> Instructions for the task:
Count how many lines below include the string "black". Only that number should appear in the reply.

──────── Provided records ────────

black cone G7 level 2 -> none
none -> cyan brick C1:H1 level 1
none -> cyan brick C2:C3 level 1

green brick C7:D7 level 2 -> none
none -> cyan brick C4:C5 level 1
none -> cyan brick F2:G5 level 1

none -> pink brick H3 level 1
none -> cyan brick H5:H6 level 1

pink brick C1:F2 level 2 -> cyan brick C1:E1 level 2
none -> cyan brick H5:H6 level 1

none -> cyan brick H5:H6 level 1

────────
──────── Provided records ────────

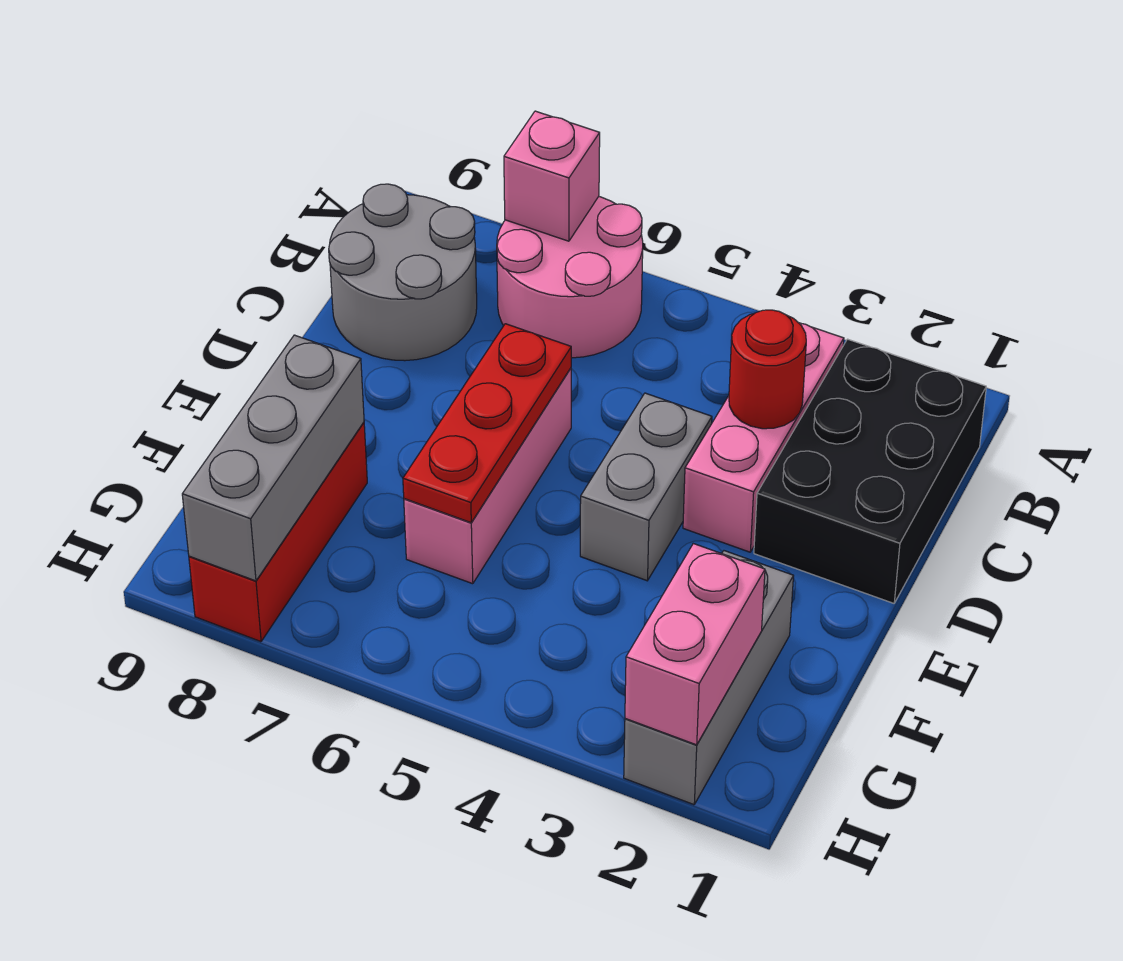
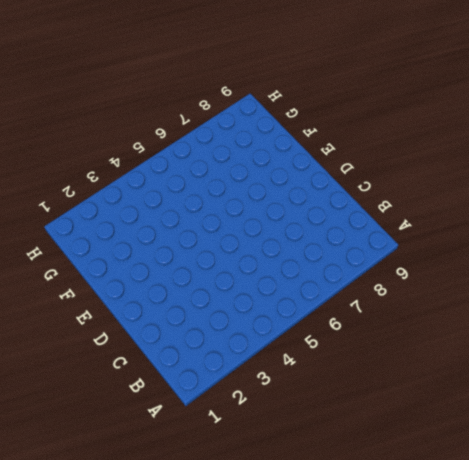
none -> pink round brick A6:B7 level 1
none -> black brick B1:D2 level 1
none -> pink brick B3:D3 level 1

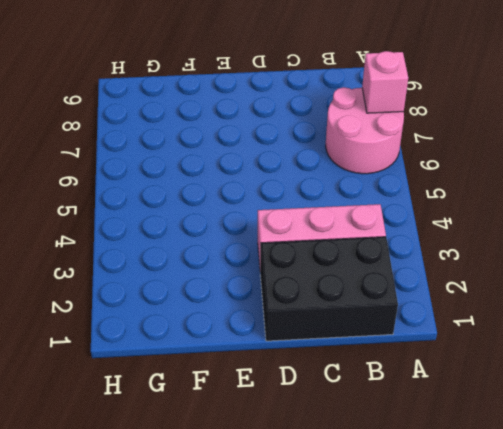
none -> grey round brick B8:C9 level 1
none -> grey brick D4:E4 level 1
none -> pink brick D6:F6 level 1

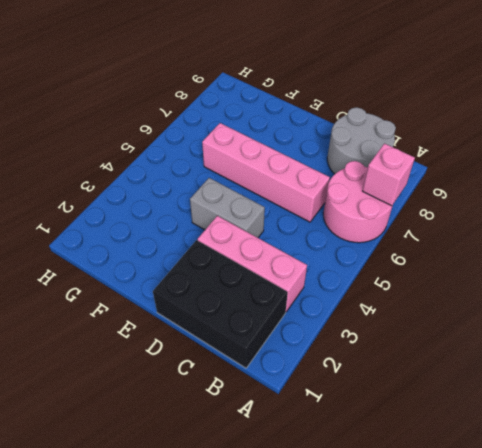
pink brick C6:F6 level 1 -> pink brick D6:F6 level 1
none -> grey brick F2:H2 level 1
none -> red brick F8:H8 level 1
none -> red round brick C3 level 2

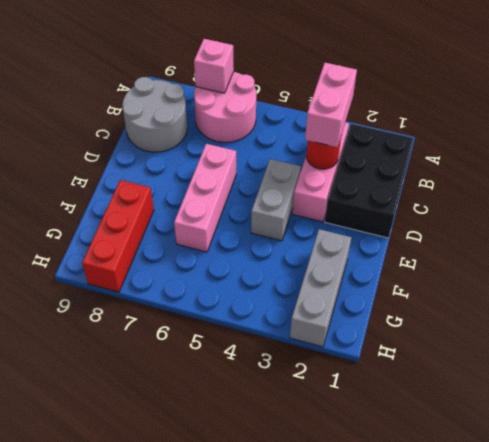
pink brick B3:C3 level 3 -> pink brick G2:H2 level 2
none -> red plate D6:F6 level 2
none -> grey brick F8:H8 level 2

────────

> Output of the exercise:
2